--- What to do ---
Copy nothing from the entries below except the lines from the one containing "R6: 22k (NET7, VCC) -> 22k (-5V, VCC)" through the one containing "T103: PNP 2N2907", and copy those exactly.

--- Source material ---
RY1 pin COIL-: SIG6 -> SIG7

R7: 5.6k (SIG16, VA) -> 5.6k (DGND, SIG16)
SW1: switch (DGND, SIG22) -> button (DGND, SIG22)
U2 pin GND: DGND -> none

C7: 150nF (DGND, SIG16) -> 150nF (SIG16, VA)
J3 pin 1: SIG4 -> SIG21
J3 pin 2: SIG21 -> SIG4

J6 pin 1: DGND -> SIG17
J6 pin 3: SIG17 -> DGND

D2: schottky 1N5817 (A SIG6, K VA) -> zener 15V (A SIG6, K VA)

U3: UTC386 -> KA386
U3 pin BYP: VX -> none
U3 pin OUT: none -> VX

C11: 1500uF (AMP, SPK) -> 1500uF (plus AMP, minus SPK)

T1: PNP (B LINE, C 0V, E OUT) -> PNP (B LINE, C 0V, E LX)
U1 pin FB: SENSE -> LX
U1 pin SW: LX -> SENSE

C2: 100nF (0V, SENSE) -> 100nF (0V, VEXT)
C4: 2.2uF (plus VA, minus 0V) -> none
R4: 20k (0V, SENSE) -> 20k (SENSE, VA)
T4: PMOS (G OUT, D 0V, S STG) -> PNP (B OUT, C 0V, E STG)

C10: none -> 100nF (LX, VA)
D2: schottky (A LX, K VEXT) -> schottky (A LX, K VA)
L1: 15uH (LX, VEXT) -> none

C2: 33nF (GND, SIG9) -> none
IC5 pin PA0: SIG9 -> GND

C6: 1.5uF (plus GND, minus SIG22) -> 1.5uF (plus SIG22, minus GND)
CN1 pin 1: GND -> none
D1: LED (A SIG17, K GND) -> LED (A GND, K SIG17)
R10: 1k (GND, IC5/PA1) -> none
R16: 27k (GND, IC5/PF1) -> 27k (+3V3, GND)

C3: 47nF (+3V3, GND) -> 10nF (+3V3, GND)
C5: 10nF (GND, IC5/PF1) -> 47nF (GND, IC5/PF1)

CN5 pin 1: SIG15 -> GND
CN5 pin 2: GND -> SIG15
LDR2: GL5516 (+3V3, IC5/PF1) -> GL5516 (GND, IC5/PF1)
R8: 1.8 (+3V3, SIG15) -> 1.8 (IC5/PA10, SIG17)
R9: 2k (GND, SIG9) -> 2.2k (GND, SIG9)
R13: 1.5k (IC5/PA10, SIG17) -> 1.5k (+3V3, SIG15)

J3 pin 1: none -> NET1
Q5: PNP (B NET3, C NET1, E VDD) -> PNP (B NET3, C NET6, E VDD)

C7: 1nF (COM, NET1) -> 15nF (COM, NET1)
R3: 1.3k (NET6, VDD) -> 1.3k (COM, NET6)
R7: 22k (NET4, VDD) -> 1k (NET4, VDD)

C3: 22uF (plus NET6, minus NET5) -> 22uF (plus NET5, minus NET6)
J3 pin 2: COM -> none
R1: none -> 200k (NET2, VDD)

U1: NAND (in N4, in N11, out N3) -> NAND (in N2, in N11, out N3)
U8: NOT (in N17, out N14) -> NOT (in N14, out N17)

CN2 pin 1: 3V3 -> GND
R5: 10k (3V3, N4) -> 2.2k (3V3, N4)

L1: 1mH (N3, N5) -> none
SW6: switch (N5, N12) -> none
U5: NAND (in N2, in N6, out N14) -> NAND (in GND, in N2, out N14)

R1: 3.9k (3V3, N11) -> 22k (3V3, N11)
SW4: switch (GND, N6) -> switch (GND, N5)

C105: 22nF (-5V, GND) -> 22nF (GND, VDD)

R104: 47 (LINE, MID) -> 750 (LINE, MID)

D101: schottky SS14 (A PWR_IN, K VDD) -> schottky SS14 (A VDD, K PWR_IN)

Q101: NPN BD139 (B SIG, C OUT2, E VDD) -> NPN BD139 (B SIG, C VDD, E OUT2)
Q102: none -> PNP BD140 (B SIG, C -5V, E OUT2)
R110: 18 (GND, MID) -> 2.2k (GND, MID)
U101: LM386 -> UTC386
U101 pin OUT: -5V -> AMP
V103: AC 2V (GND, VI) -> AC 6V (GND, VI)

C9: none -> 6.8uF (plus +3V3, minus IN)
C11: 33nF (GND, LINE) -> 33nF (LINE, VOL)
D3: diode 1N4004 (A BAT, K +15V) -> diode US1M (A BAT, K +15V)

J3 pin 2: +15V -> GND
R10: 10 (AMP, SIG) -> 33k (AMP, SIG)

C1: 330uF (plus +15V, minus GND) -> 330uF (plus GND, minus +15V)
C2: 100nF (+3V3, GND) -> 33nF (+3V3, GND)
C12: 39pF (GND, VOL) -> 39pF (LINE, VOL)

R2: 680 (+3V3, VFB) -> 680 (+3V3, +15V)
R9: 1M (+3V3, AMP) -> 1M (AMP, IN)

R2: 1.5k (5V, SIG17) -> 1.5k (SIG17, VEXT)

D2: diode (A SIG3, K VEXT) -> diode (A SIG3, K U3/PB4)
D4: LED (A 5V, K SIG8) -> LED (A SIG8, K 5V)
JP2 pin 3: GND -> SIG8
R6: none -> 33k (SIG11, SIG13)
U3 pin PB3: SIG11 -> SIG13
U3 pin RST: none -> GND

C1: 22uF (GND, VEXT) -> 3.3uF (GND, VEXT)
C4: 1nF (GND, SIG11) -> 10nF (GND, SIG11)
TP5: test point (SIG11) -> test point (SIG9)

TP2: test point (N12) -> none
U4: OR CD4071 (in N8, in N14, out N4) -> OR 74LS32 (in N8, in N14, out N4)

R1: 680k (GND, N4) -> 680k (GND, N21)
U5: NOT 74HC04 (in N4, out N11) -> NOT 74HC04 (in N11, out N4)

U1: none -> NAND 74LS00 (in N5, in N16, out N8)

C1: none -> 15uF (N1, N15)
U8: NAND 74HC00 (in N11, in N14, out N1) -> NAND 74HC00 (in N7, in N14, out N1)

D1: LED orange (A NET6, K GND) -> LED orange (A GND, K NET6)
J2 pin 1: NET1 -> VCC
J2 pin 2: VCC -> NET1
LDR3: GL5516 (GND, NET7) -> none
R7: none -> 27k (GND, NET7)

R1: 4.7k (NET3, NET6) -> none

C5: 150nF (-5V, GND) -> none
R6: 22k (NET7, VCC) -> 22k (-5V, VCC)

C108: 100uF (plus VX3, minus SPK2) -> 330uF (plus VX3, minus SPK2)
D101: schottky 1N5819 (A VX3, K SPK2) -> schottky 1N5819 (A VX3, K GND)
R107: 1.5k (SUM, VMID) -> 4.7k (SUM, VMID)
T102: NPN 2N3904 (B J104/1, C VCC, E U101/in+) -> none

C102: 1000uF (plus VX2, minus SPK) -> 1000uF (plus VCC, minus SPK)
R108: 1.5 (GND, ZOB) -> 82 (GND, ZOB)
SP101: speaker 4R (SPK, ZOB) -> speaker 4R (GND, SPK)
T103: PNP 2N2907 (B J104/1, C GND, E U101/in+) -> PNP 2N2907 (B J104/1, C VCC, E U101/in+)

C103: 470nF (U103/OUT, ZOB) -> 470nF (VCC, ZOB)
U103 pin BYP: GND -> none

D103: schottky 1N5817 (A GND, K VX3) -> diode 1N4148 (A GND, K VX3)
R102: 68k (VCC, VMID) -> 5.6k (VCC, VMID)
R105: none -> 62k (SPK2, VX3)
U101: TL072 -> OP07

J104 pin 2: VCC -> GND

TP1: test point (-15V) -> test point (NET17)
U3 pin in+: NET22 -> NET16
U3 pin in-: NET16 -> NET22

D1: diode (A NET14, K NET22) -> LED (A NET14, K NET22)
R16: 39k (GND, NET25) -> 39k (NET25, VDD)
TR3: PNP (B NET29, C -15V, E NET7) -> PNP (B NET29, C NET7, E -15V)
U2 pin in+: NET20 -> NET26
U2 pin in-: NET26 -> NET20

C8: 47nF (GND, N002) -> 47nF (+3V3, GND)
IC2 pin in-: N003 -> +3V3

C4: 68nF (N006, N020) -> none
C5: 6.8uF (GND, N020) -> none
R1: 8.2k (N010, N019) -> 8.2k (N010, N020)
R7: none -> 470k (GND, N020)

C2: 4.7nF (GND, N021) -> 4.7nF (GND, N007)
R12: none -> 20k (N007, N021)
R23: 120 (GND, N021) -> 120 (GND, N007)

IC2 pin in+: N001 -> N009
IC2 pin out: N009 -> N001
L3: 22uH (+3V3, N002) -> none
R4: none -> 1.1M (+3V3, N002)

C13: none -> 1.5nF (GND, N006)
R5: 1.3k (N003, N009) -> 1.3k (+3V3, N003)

--- Solution ---
R6: 22k (NET7, VCC) -> 22k (-5V, VCC)

C108: 100uF (plus VX3, minus SPK2) -> 330uF (plus VX3, minus SPK2)
D101: schottky 1N5819 (A VX3, K SPK2) -> schottky 1N5819 (A VX3, K GND)
R107: 1.5k (SUM, VMID) -> 4.7k (SUM, VMID)
T102: NPN 2N3904 (B J104/1, C VCC, E U101/in+) -> none

C102: 1000uF (plus VX2, minus SPK) -> 1000uF (plus VCC, minus SPK)
R108: 1.5 (GND, ZOB) -> 82 (GND, ZOB)
SP101: speaker 4R (SPK, ZOB) -> speaker 4R (GND, SPK)
T103: PNP 2N2907 (B J104/1, C GND, E U101/in+) -> PNP 2N2907 (B J104/1, C VCC, E U101/in+)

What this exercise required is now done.